§ **Excerpted data**:

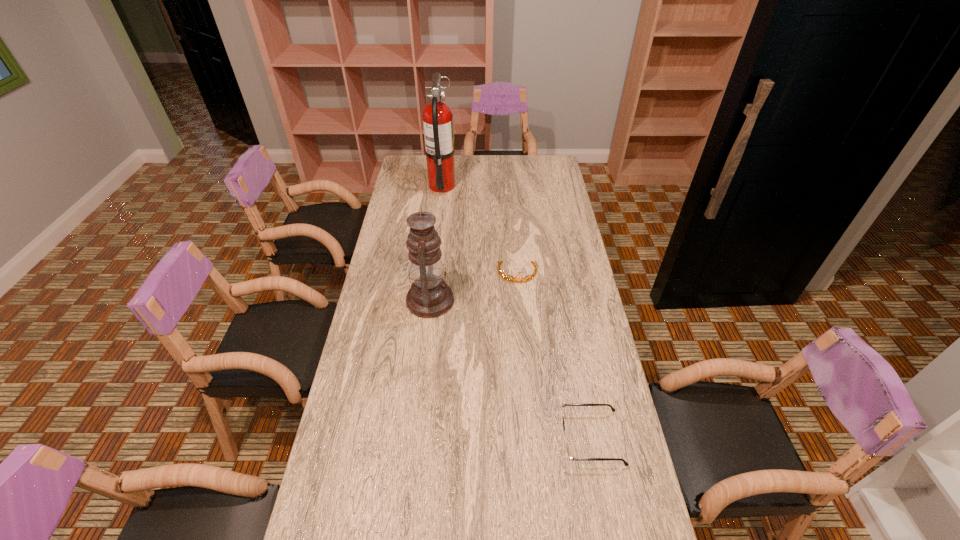
Locate an element on the screen. The height and width of the screenshot is (540, 960). vacant space at the right edge of the desktop is located at coordinates (635, 509).

The image size is (960, 540). Identify the location of vacant space at the far left corner of the desktop. pos(421,174).

Locate an element on the screen. This screenshot has width=960, height=540. vacant space at the far right corner is located at coordinates (549, 155).

I want to click on free space between the oil lamp and the second shortest object, so click(x=474, y=287).

This screenshot has width=960, height=540. I want to click on empty location between the second shortest object and the tallest object, so click(480, 230).

Image resolution: width=960 pixels, height=540 pixels. Find the location of `unoccupied position between the rightmost object and the oil lamp`. unoccupied position between the rightmost object and the oil lamp is located at coordinates (511, 369).

Where is `vacant area between the rightmost object and the second shortest object`? Image resolution: width=960 pixels, height=540 pixels. vacant area between the rightmost object and the second shortest object is located at coordinates (554, 356).

This screenshot has height=540, width=960. What are the coordinates of `empty location between the oil lamp and the nearest object` in the screenshot? It's located at (511, 369).

I want to click on empty space between the tiara and the spectacles, so click(554, 356).

Where is `vacant space that is in between the second tallest object and the tiara`? vacant space that is in between the second tallest object and the tiara is located at coordinates (474, 287).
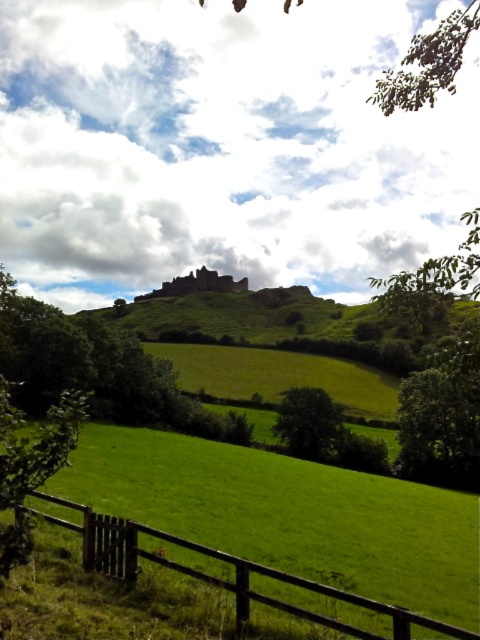
Which is more to the right, brown wooden fence at lower left or green leafy tree at center?

green leafy tree at center is more to the right.

Which is in front, point (90, 557) or point (295, 401)?

Positioned in front is point (90, 557).

Identify the location of brown wooden fence at lower left. (222, 572).

Find the location of a particular element. The height and width of the screenshot is (640, 480). brown wooden fence at lower left is located at coordinates (222, 572).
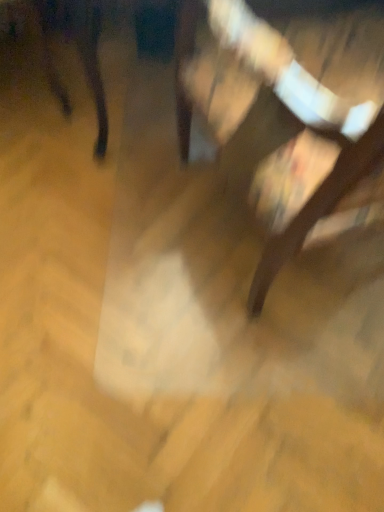
I want to click on wooden chair at center, so click(x=282, y=108).

The height and width of the screenshot is (512, 384). What do you see at coordinates (282, 108) in the screenshot?
I see `wooden chair at center` at bounding box center [282, 108].

Locate an element on the screen. wooden chair at center is located at coordinates (282, 108).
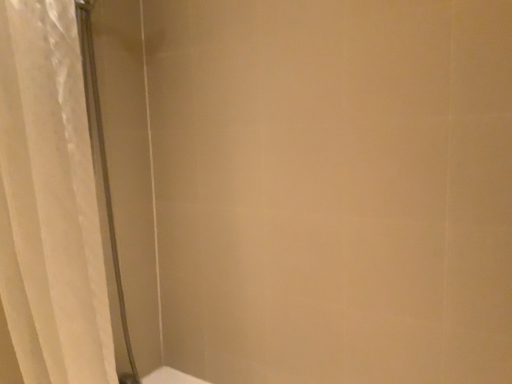
Find the location of `white fabric curtain at left`. white fabric curtain at left is located at coordinates (50, 201).

What do you see at coordinates (50, 201) in the screenshot?
I see `white fabric curtain at left` at bounding box center [50, 201].

The width and height of the screenshot is (512, 384). I want to click on white fabric curtain at left, so click(x=50, y=201).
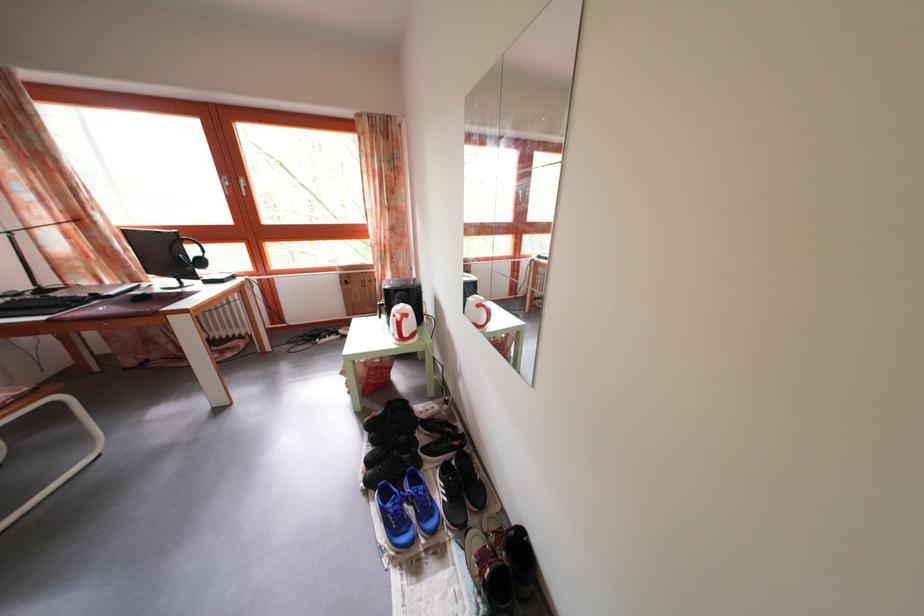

§ **Directions**: Render the part of the entries above that opens with the line containing "This screenshot has height=540, width=960." and closes with the line containing "coordinates (474, 287)." as a Markdown table with the columns Row and Line. Number each line in the Row column and leave out blank lines.

§ **Exercise response**:
| Row | Line |
|---|---|
| 1 | This screenshot has height=540, width=960. What are the coordinates of `empty location between the oil lamp and the nearest object` in the screenshot? It's located at (511, 369). |
| 2 | I want to click on empty space between the tiara and the spectacles, so click(554, 356). |
| 3 | Where is `vacant space that is in between the second tallest object and the tiara`? vacant space that is in between the second tallest object and the tiara is located at coordinates (474, 287). |